TASK DETAILS
Copy exactly the lines of the records below, starting at the line that contains "purple pawn: 2 -> 4" and continuing through the last line, both included; omit any pictures.

[Object change listings]
[Start of Attachment]
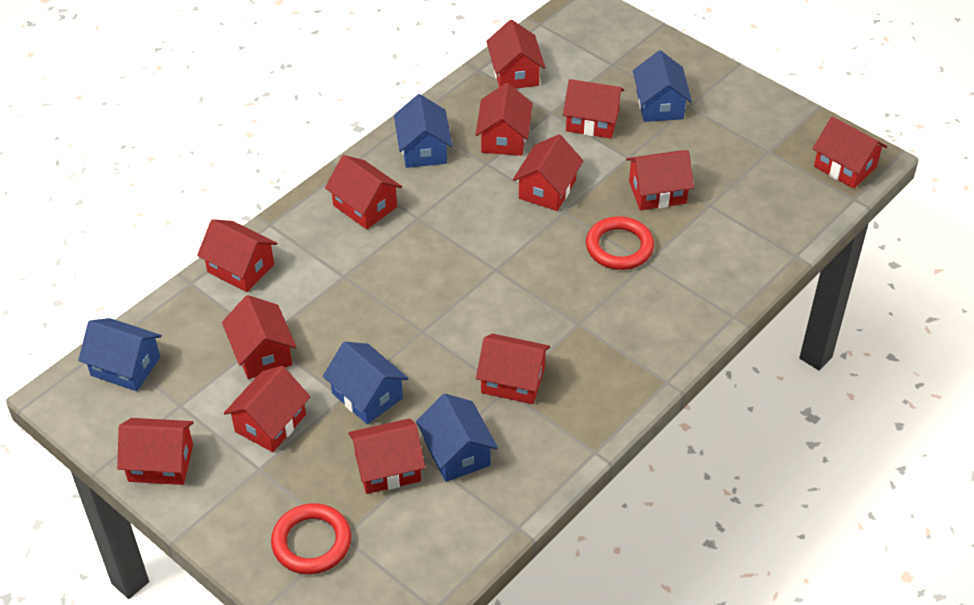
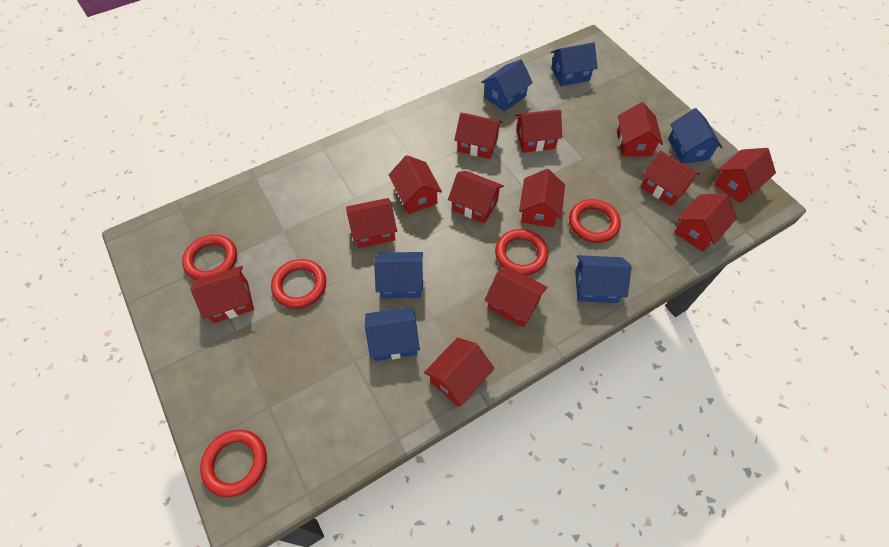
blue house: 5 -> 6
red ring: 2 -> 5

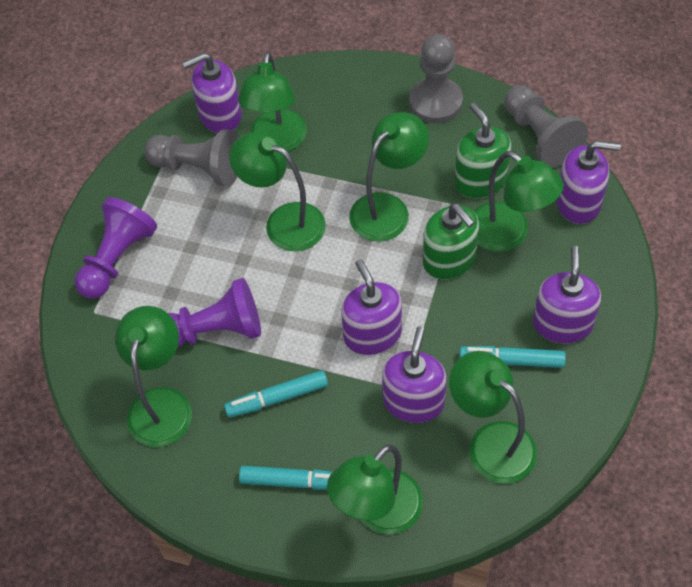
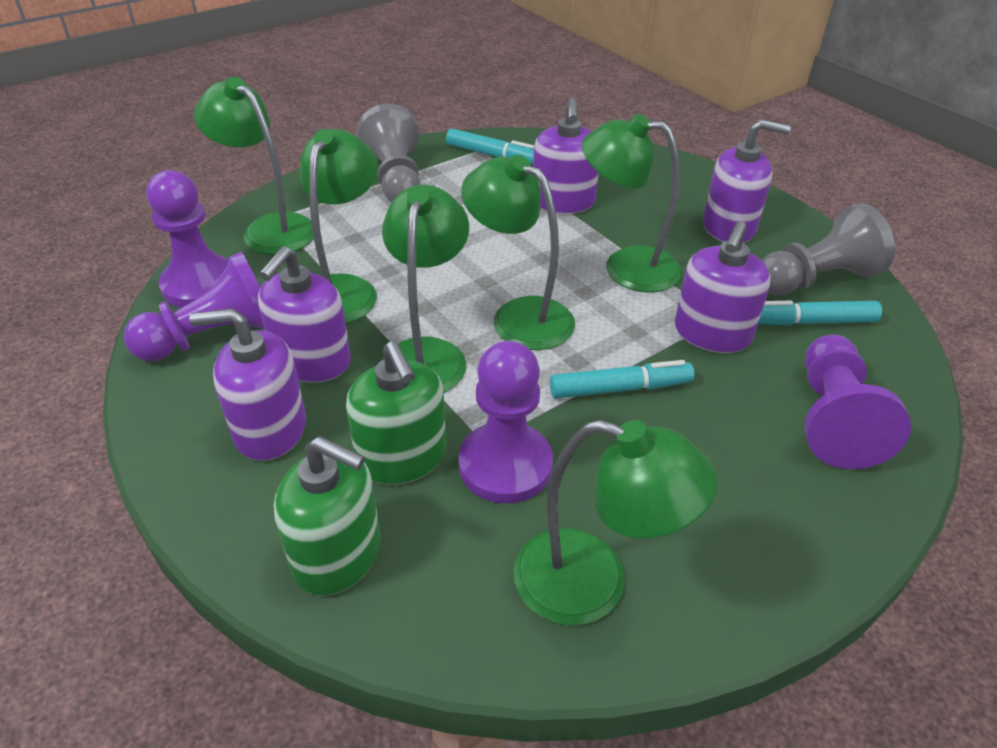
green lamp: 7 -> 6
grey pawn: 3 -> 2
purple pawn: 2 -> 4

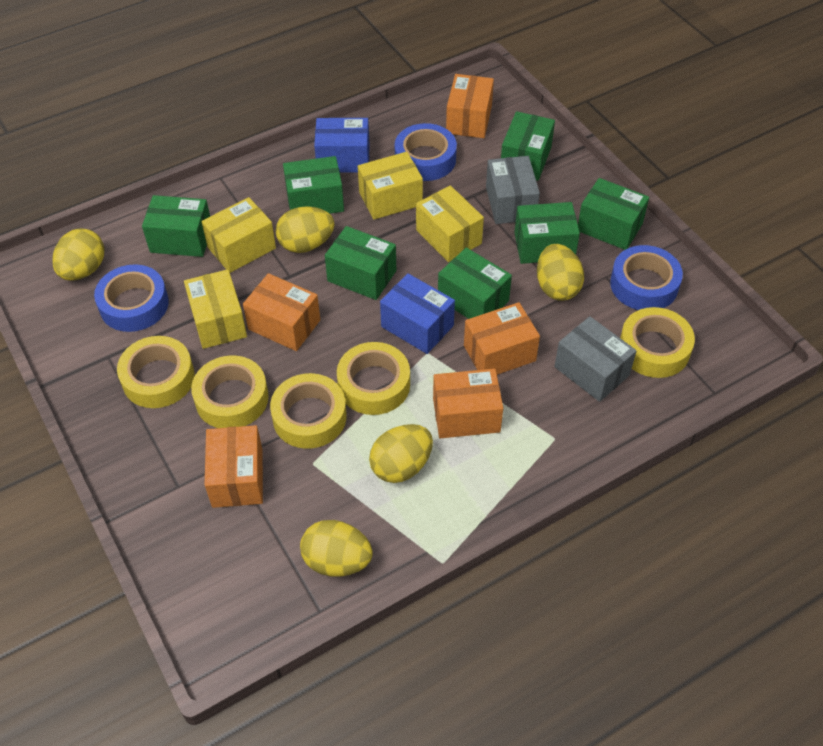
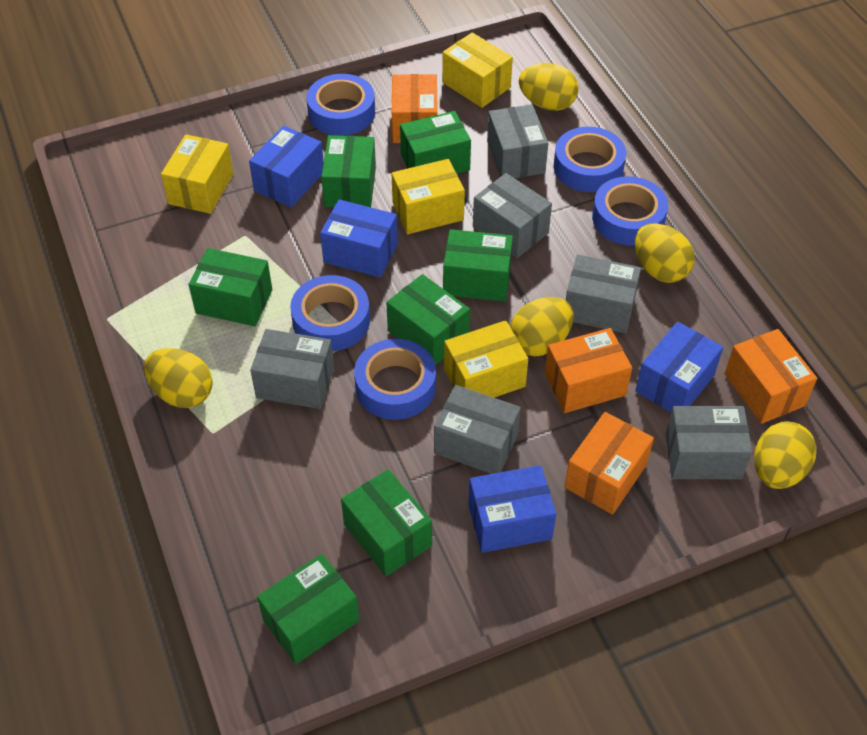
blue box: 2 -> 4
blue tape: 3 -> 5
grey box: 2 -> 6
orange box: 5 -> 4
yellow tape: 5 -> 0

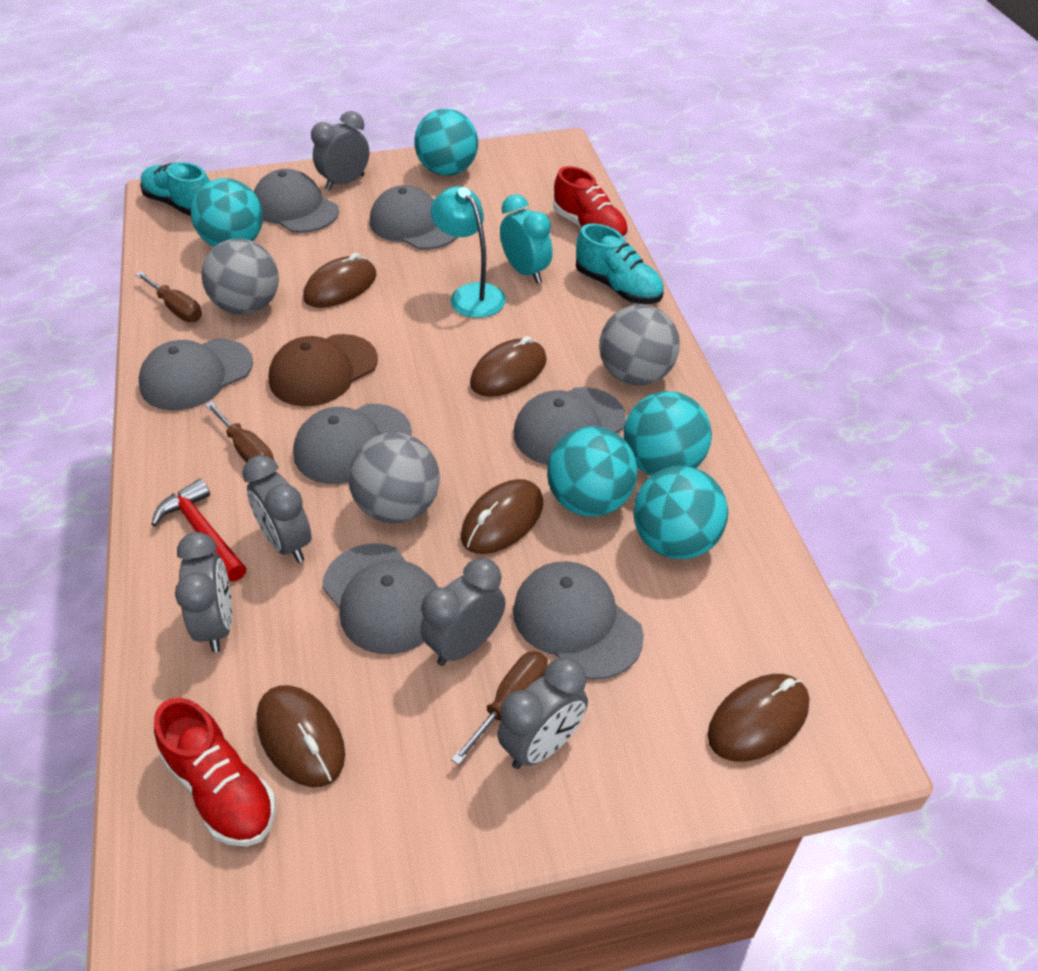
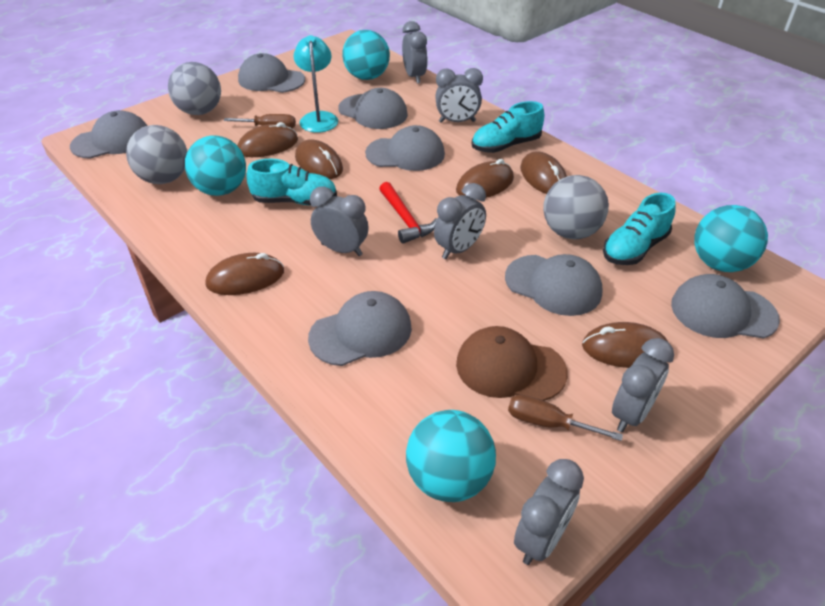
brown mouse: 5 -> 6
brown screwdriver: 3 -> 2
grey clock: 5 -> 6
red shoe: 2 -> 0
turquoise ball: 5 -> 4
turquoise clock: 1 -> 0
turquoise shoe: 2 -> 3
[End of Attachment]
SOLUTION TO THIS TASK
purple pawn: 2 -> 4

blue box: 2 -> 4
blue tape: 3 -> 5
grey box: 2 -> 6
orange box: 5 -> 4
yellow tape: 5 -> 0

brown mouse: 5 -> 6
brown screwdriver: 3 -> 2
grey clock: 5 -> 6
red shoe: 2 -> 0
turquoise ball: 5 -> 4
turquoise clock: 1 -> 0
turquoise shoe: 2 -> 3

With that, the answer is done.